• Exercise requirements:
Write the records out again in full, word for word.

Start of Block

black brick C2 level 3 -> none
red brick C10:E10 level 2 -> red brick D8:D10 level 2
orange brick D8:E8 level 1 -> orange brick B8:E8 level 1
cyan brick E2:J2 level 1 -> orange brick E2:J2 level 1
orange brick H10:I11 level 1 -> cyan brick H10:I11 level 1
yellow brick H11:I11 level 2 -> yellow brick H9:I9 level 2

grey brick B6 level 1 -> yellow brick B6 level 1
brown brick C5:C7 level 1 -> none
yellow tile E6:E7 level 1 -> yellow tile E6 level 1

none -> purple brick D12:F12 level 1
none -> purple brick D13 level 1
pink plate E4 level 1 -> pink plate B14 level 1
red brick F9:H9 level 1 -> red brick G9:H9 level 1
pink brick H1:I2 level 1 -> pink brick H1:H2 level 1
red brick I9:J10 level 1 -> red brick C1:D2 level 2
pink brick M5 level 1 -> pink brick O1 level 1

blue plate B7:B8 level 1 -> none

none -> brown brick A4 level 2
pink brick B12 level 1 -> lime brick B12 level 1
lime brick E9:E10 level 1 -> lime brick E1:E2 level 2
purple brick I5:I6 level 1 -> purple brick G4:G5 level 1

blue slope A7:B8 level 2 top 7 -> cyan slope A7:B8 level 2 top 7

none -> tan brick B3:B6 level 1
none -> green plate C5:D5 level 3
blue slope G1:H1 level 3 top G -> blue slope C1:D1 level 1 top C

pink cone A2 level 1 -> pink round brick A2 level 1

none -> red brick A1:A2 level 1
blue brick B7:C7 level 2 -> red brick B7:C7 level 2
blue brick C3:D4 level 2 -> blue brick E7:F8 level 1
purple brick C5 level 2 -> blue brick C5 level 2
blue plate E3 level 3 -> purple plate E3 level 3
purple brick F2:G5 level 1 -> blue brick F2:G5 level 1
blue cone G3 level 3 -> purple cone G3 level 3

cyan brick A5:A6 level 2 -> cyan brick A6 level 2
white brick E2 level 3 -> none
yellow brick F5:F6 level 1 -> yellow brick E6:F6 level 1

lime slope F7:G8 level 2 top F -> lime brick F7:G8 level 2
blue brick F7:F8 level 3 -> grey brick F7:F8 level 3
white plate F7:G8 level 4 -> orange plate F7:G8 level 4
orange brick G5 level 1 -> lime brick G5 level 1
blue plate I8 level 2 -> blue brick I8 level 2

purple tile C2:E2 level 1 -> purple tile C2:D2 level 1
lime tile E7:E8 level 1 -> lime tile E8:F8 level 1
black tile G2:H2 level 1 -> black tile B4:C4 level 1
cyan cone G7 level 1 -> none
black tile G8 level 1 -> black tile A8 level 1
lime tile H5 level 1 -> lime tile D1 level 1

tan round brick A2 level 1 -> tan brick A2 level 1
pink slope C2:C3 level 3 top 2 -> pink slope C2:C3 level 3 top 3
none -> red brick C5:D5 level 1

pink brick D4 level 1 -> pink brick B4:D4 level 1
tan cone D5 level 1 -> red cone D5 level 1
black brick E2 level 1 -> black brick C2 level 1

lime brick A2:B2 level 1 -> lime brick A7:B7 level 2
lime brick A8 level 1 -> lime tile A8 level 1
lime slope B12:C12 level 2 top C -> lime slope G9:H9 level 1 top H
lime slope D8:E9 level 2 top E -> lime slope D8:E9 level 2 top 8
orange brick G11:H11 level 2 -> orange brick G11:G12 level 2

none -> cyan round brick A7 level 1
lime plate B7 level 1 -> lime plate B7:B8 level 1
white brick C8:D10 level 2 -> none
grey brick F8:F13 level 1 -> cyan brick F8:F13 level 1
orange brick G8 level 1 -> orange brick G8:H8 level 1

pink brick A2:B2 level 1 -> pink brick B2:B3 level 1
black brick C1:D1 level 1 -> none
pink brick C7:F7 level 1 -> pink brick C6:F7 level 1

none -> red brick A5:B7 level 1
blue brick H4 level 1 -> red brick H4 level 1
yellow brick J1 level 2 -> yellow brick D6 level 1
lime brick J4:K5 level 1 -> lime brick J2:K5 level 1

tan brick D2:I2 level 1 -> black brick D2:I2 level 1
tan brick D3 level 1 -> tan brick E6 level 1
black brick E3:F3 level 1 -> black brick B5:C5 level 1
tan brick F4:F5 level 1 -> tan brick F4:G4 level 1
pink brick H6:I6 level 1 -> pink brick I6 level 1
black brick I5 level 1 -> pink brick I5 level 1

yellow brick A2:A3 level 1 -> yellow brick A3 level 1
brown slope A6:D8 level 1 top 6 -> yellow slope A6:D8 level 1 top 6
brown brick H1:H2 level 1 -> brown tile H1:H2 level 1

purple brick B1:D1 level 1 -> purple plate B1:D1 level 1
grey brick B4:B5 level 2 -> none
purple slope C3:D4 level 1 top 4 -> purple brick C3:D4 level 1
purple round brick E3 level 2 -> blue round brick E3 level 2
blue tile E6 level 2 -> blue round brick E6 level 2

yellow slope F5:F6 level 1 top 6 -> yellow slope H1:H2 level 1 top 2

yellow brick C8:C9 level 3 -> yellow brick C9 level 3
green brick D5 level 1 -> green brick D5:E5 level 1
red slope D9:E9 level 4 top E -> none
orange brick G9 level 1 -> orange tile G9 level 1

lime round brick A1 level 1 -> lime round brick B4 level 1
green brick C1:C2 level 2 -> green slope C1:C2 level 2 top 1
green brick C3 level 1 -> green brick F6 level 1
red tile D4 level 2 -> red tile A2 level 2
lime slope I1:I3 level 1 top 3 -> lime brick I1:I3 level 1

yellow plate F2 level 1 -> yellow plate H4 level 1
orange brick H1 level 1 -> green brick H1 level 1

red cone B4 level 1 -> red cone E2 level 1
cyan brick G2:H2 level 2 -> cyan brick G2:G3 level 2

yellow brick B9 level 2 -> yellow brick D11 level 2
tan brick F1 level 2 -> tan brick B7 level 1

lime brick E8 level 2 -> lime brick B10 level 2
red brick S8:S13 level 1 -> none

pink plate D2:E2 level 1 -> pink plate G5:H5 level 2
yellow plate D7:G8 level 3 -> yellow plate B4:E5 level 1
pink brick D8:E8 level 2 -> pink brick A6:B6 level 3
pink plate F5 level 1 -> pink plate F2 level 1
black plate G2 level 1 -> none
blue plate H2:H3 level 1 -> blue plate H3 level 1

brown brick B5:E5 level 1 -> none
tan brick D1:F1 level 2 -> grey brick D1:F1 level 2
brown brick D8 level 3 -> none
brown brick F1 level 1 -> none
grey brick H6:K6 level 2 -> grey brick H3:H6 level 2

End of Block

• Exercise response:
black brick C2 level 3 -> none
red brick C10:E10 level 2 -> red brick D8:D10 level 2
orange brick D8:E8 level 1 -> orange brick B8:E8 level 1
cyan brick E2:J2 level 1 -> orange brick E2:J2 level 1
orange brick H10:I11 level 1 -> cyan brick H10:I11 level 1
yellow brick H11:I11 level 2 -> yellow brick H9:I9 level 2

grey brick B6 level 1 -> yellow brick B6 level 1
brown brick C5:C7 level 1 -> none
yellow tile E6:E7 level 1 -> yellow tile E6 level 1

none -> purple brick D12:F12 level 1
none -> purple brick D13 level 1
pink plate E4 level 1 -> pink plate B14 level 1
red brick F9:H9 level 1 -> red brick G9:H9 level 1
pink brick H1:I2 level 1 -> pink brick H1:H2 level 1
red brick I9:J10 level 1 -> red brick C1:D2 level 2
pink brick M5 level 1 -> pink brick O1 level 1

blue plate B7:B8 level 1 -> none

none -> brown brick A4 level 2
pink brick B12 level 1 -> lime brick B12 level 1
lime brick E9:E10 level 1 -> lime brick E1:E2 level 2
purple brick I5:I6 level 1 -> purple brick G4:G5 level 1

blue slope A7:B8 level 2 top 7 -> cyan slope A7:B8 level 2 top 7

none -> tan brick B3:B6 level 1
none -> green plate C5:D5 level 3
blue slope G1:H1 level 3 top G -> blue slope C1:D1 level 1 top C

pink cone A2 level 1 -> pink round brick A2 level 1

none -> red brick A1:A2 level 1
blue brick B7:C7 level 2 -> red brick B7:C7 level 2
blue brick C3:D4 level 2 -> blue brick E7:F8 level 1
purple brick C5 level 2 -> blue brick C5 level 2
blue plate E3 level 3 -> purple plate E3 level 3
purple brick F2:G5 level 1 -> blue brick F2:G5 level 1
blue cone G3 level 3 -> purple cone G3 level 3

cyan brick A5:A6 level 2 -> cyan brick A6 level 2
white brick E2 level 3 -> none
yellow brick F5:F6 level 1 -> yellow brick E6:F6 level 1

lime slope F7:G8 level 2 top F -> lime brick F7:G8 level 2
blue brick F7:F8 level 3 -> grey brick F7:F8 level 3
white plate F7:G8 level 4 -> orange plate F7:G8 level 4
orange brick G5 level 1 -> lime brick G5 level 1
blue plate I8 level 2 -> blue brick I8 level 2

purple tile C2:E2 level 1 -> purple tile C2:D2 level 1
lime tile E7:E8 level 1 -> lime tile E8:F8 level 1
black tile G2:H2 level 1 -> black tile B4:C4 level 1
cyan cone G7 level 1 -> none
black tile G8 level 1 -> black tile A8 level 1
lime tile H5 level 1 -> lime tile D1 level 1

tan round brick A2 level 1 -> tan brick A2 level 1
pink slope C2:C3 level 3 top 2 -> pink slope C2:C3 level 3 top 3
none -> red brick C5:D5 level 1

pink brick D4 level 1 -> pink brick B4:D4 level 1
tan cone D5 level 1 -> red cone D5 level 1
black brick E2 level 1 -> black brick C2 level 1

lime brick A2:B2 level 1 -> lime brick A7:B7 level 2
lime brick A8 level 1 -> lime tile A8 level 1
lime slope B12:C12 level 2 top C -> lime slope G9:H9 level 1 top H
lime slope D8:E9 level 2 top E -> lime slope D8:E9 level 2 top 8
orange brick G11:H11 level 2 -> orange brick G11:G12 level 2

none -> cyan round brick A7 level 1
lime plate B7 level 1 -> lime plate B7:B8 level 1
white brick C8:D10 level 2 -> none
grey brick F8:F13 level 1 -> cyan brick F8:F13 level 1
orange brick G8 level 1 -> orange brick G8:H8 level 1

pink brick A2:B2 level 1 -> pink brick B2:B3 level 1
black brick C1:D1 level 1 -> none
pink brick C7:F7 level 1 -> pink brick C6:F7 level 1

none -> red brick A5:B7 level 1
blue brick H4 level 1 -> red brick H4 level 1
yellow brick J1 level 2 -> yellow brick D6 level 1
lime brick J4:K5 level 1 -> lime brick J2:K5 level 1

tan brick D2:I2 level 1 -> black brick D2:I2 level 1
tan brick D3 level 1 -> tan brick E6 level 1
black brick E3:F3 level 1 -> black brick B5:C5 level 1
tan brick F4:F5 level 1 -> tan brick F4:G4 level 1
pink brick H6:I6 level 1 -> pink brick I6 level 1
black brick I5 level 1 -> pink brick I5 level 1

yellow brick A2:A3 level 1 -> yellow brick A3 level 1
brown slope A6:D8 level 1 top 6 -> yellow slope A6:D8 level 1 top 6
brown brick H1:H2 level 1 -> brown tile H1:H2 level 1

purple brick B1:D1 level 1 -> purple plate B1:D1 level 1
grey brick B4:B5 level 2 -> none
purple slope C3:D4 level 1 top 4 -> purple brick C3:D4 level 1
purple round brick E3 level 2 -> blue round brick E3 level 2
blue tile E6 level 2 -> blue round brick E6 level 2

yellow slope F5:F6 level 1 top 6 -> yellow slope H1:H2 level 1 top 2

yellow brick C8:C9 level 3 -> yellow brick C9 level 3
green brick D5 level 1 -> green brick D5:E5 level 1
red slope D9:E9 level 4 top E -> none
orange brick G9 level 1 -> orange tile G9 level 1

lime round brick A1 level 1 -> lime round brick B4 level 1
green brick C1:C2 level 2 -> green slope C1:C2 level 2 top 1
green brick C3 level 1 -> green brick F6 level 1
red tile D4 level 2 -> red tile A2 level 2
lime slope I1:I3 level 1 top 3 -> lime brick I1:I3 level 1

yellow plate F2 level 1 -> yellow plate H4 level 1
orange brick H1 level 1 -> green brick H1 level 1

red cone B4 level 1 -> red cone E2 level 1
cyan brick G2:H2 level 2 -> cyan brick G2:G3 level 2

yellow brick B9 level 2 -> yellow brick D11 level 2
tan brick F1 level 2 -> tan brick B7 level 1

lime brick E8 level 2 -> lime brick B10 level 2
red brick S8:S13 level 1 -> none

pink plate D2:E2 level 1 -> pink plate G5:H5 level 2
yellow plate D7:G8 level 3 -> yellow plate B4:E5 level 1
pink brick D8:E8 level 2 -> pink brick A6:B6 level 3
pink plate F5 level 1 -> pink plate F2 level 1
black plate G2 level 1 -> none
blue plate H2:H3 level 1 -> blue plate H3 level 1

brown brick B5:E5 level 1 -> none
tan brick D1:F1 level 2 -> grey brick D1:F1 level 2
brown brick D8 level 3 -> none
brown brick F1 level 1 -> none
grey brick H6:K6 level 2 -> grey brick H3:H6 level 2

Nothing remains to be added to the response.